Task description: An exact copy of the lines of the listing below between the "RELAY pin IN1: D10 -> D1" line and the "GPS pin VCC: none -> 3V3" line, both included, is the whole answer; please omit the pictures.
▼▼▼
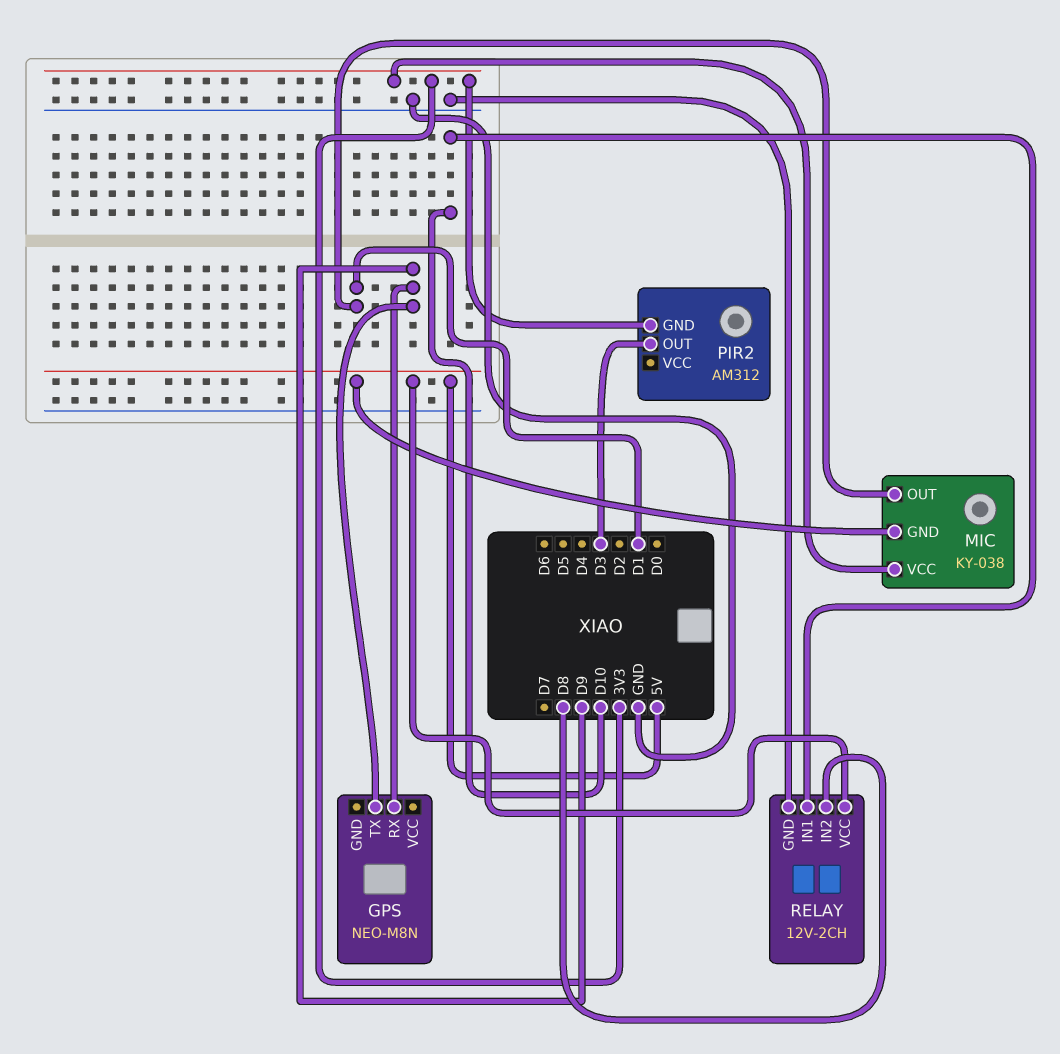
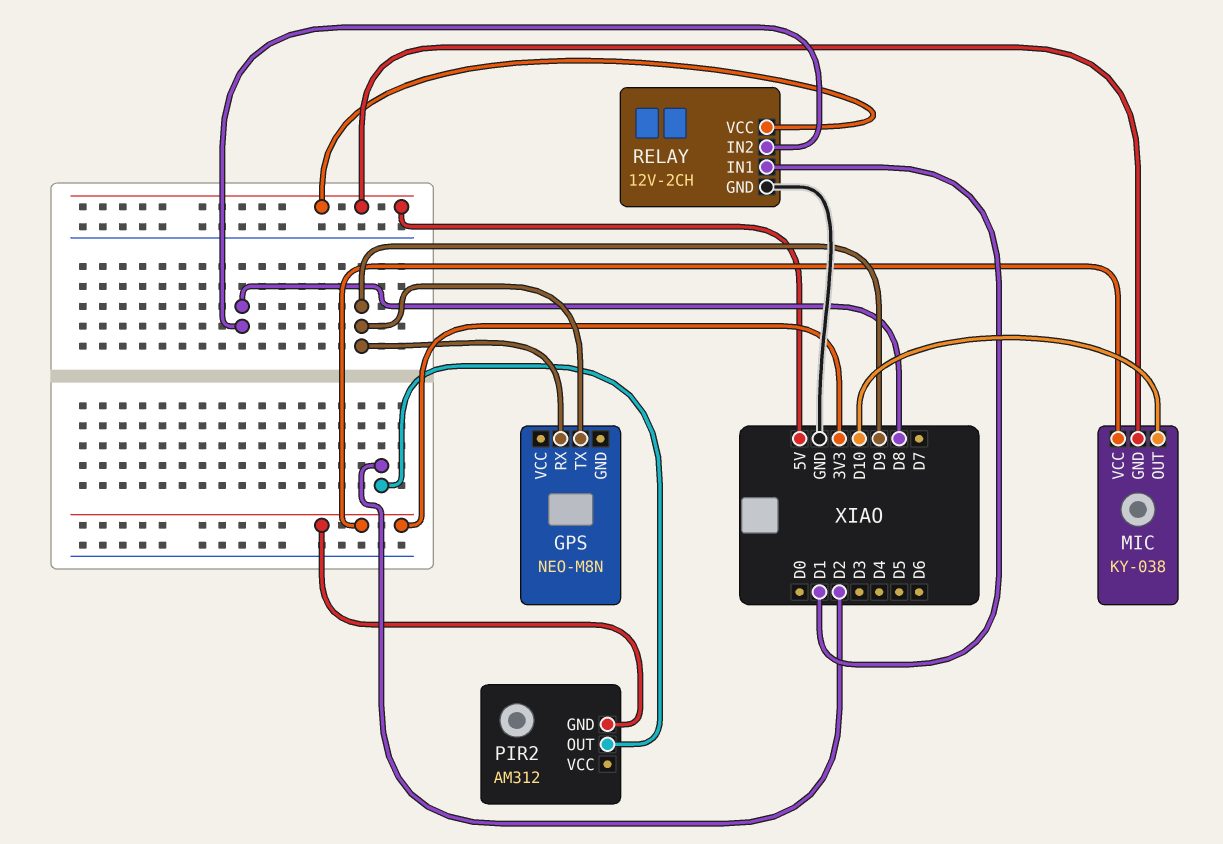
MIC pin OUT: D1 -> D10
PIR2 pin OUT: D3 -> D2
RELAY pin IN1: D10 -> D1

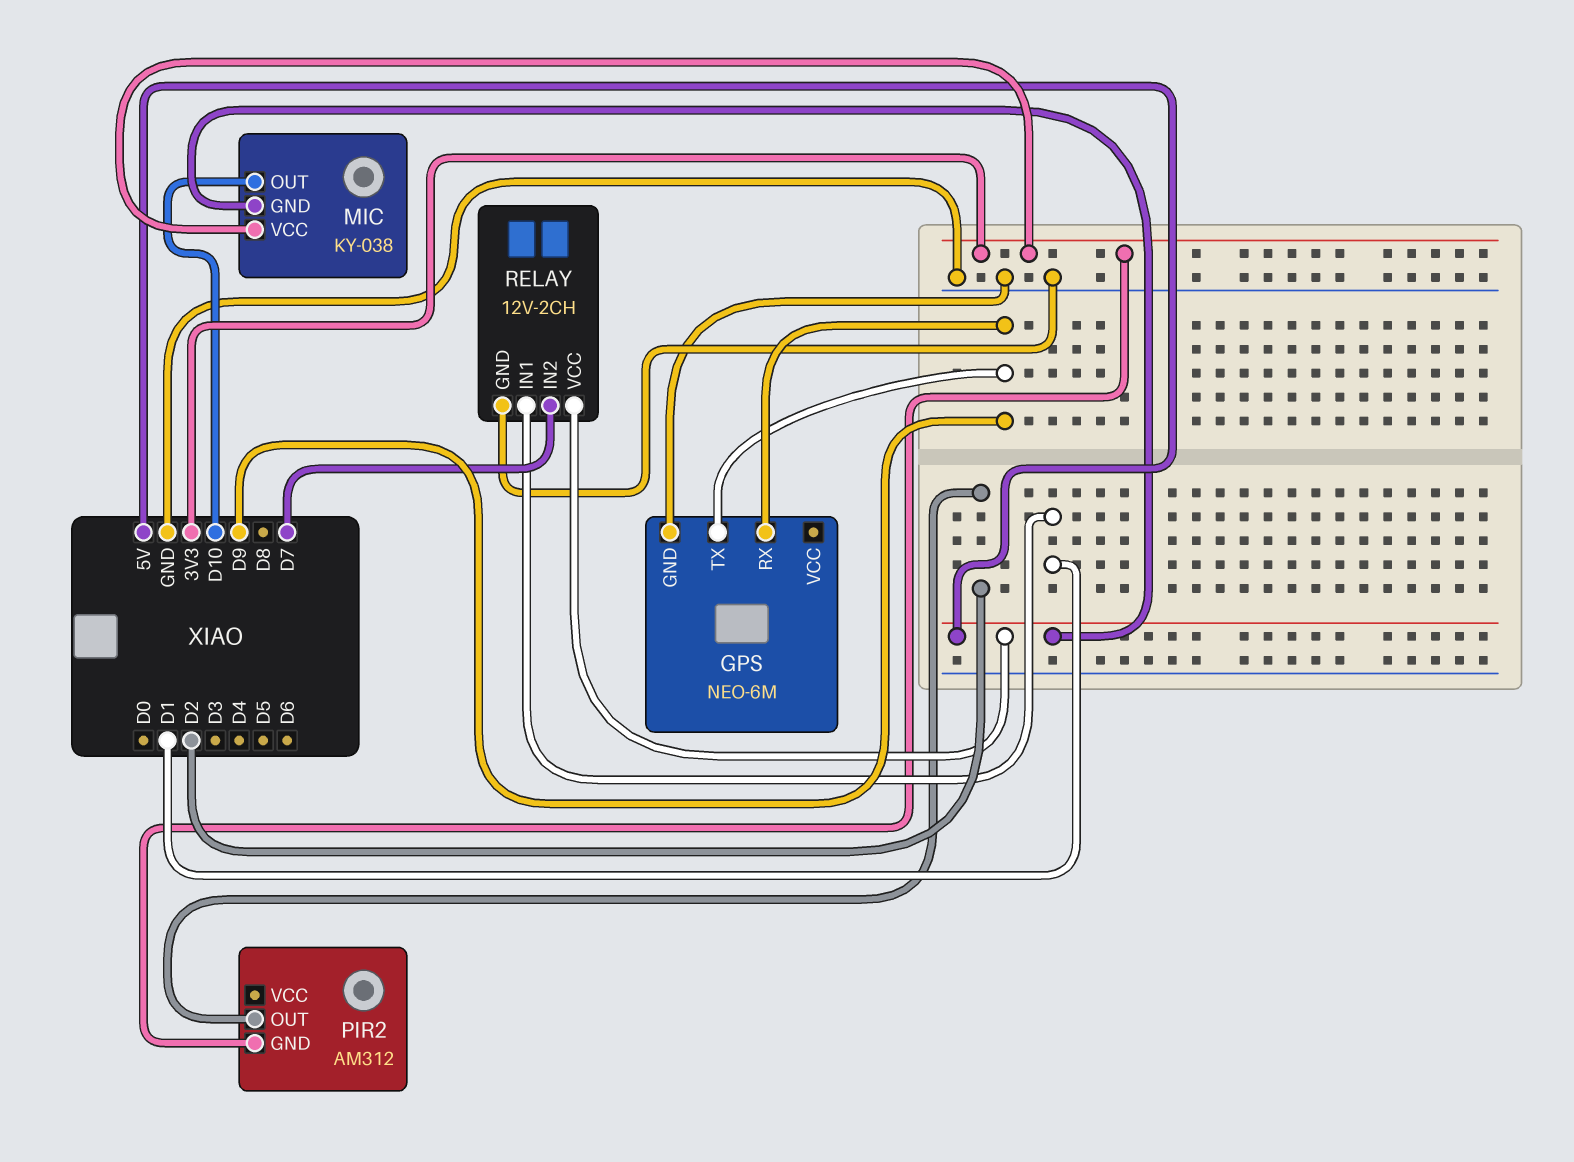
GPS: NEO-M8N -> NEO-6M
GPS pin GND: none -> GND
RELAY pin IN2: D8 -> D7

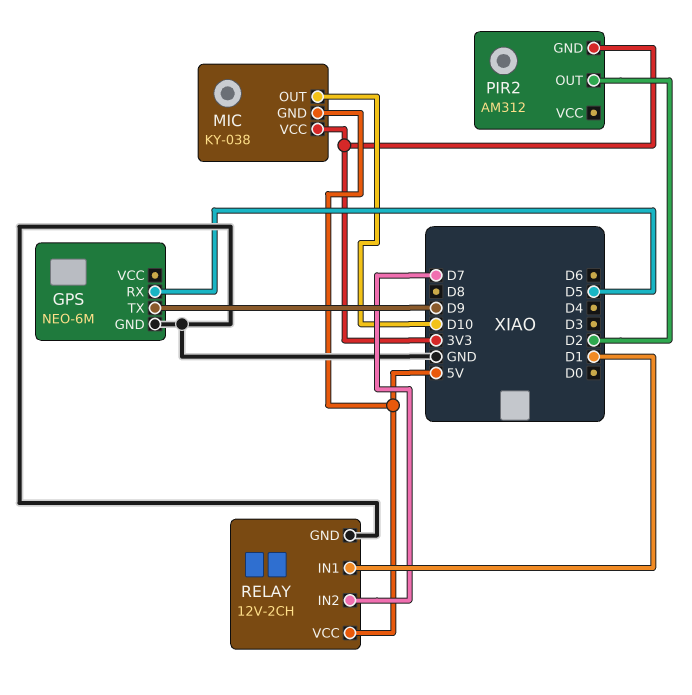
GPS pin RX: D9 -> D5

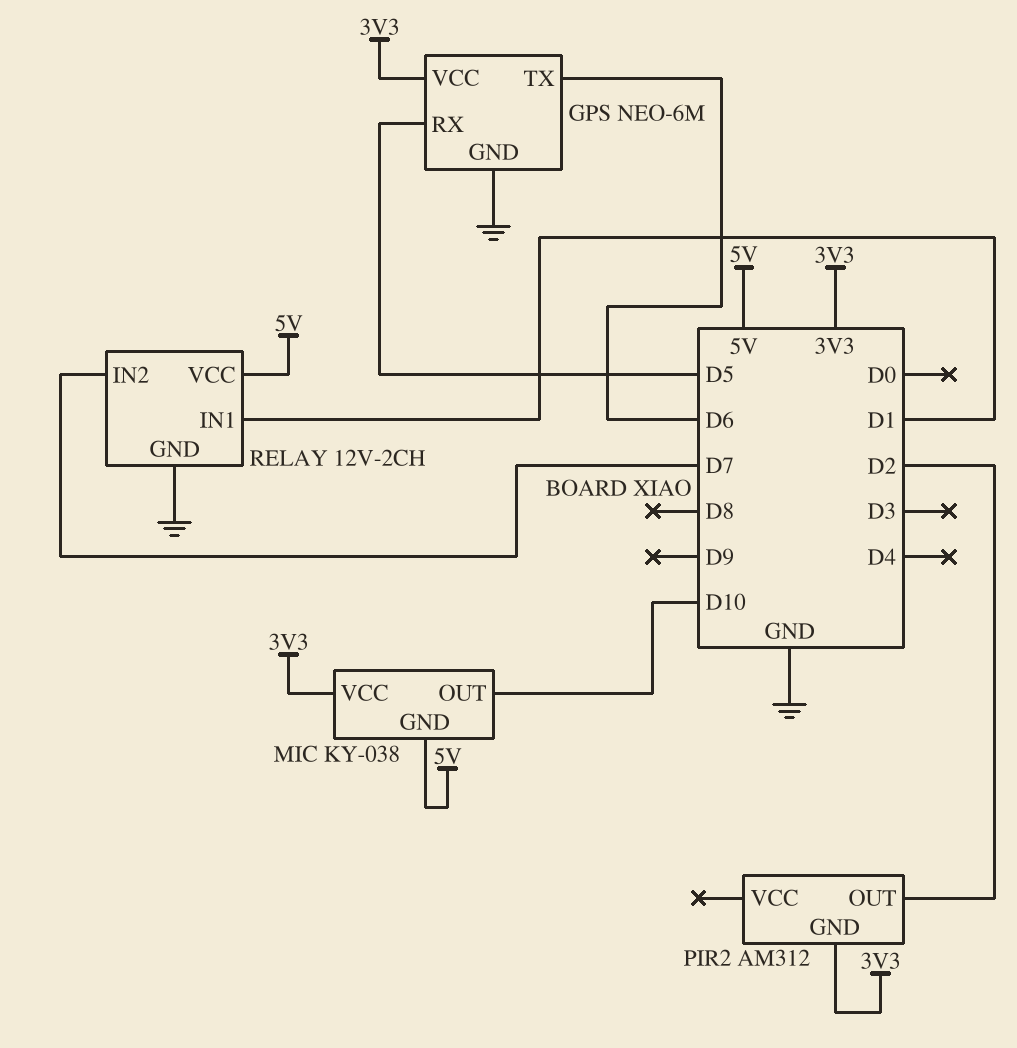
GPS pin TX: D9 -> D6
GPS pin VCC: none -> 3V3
▲▲▲
▼▼▼
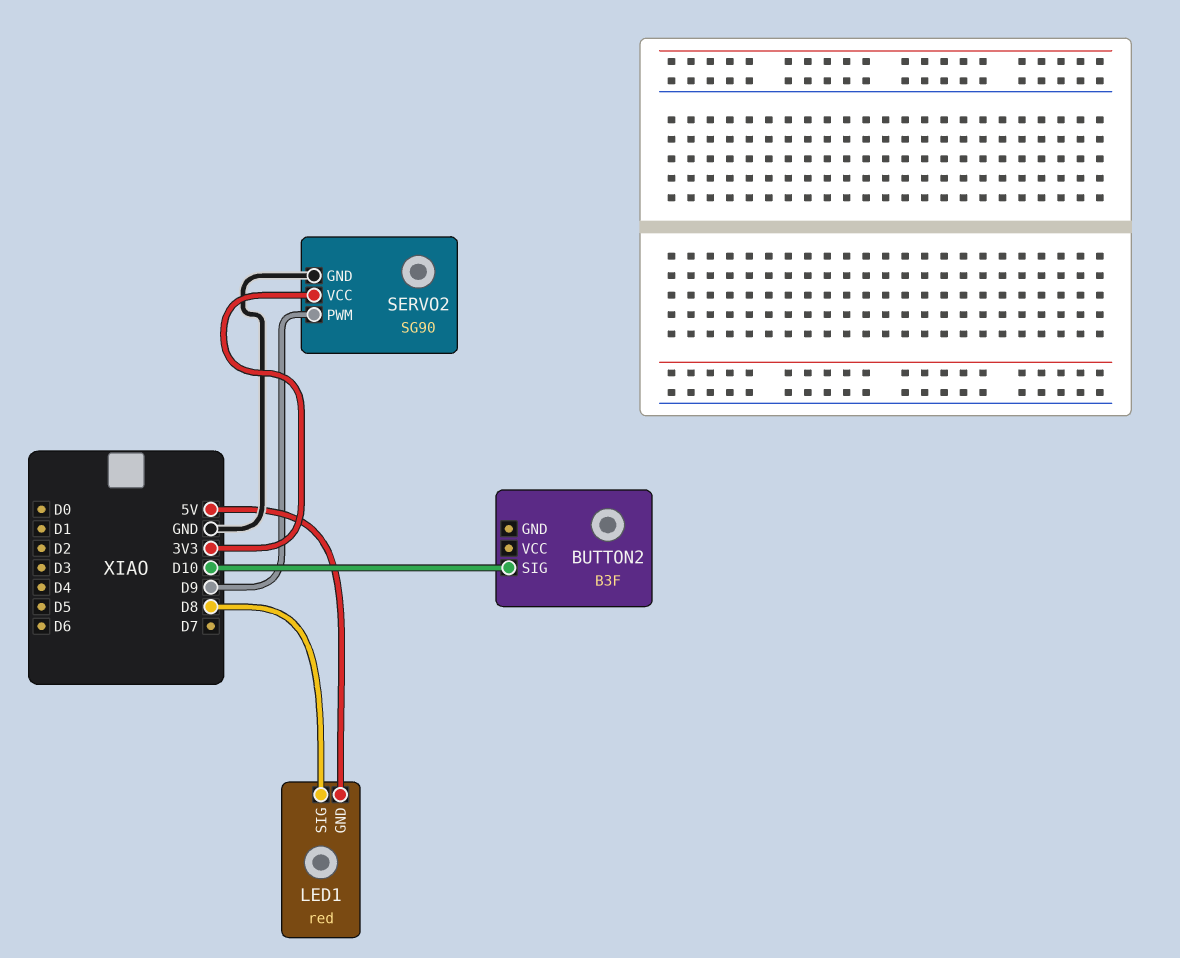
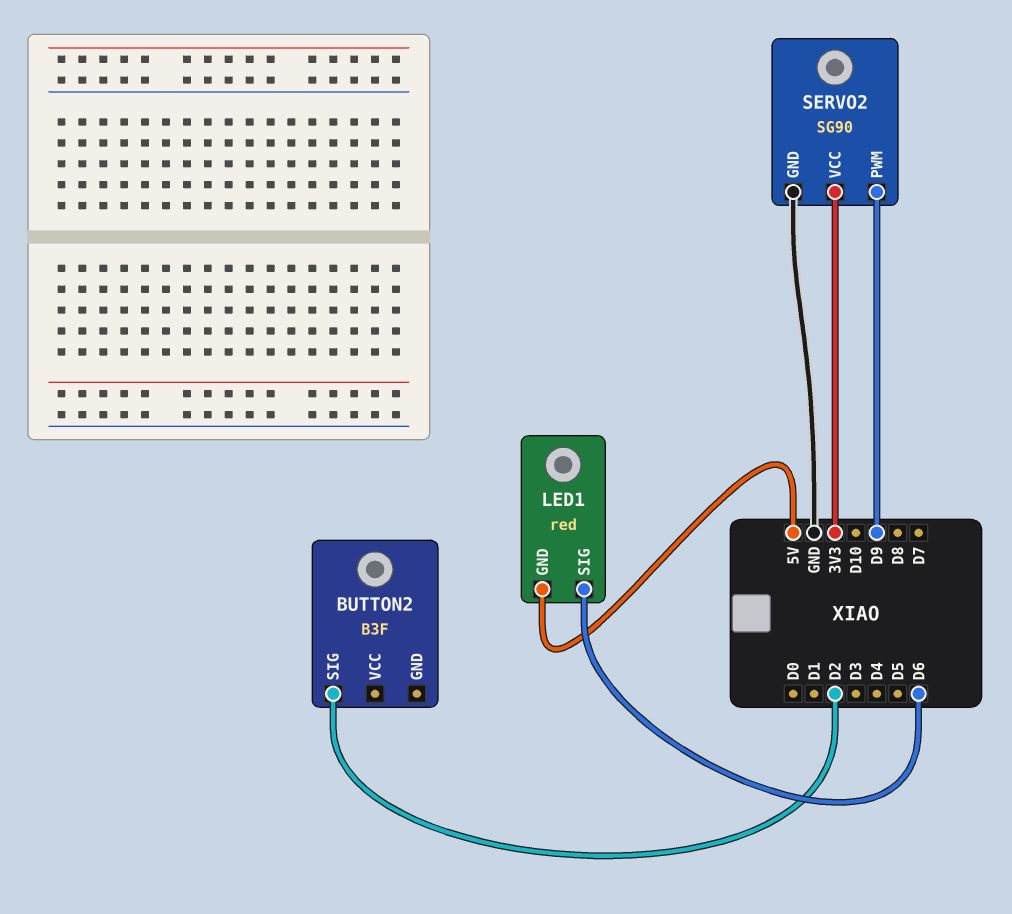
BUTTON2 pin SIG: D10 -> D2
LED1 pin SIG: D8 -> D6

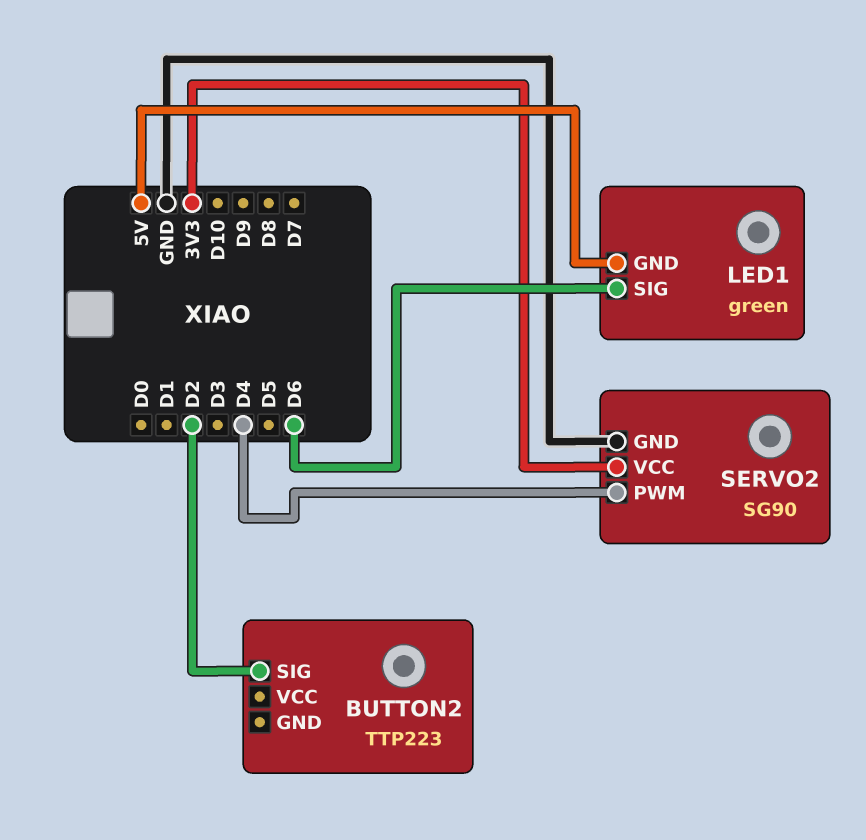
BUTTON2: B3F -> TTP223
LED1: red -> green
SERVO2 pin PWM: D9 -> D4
▲▲▲
Answer to the problem:
RELAY pin IN1: D10 -> D1

GPS: NEO-M8N -> NEO-6M
GPS pin GND: none -> GND
RELAY pin IN2: D8 -> D7

GPS pin RX: D9 -> D5

GPS pin TX: D9 -> D6
GPS pin VCC: none -> 3V3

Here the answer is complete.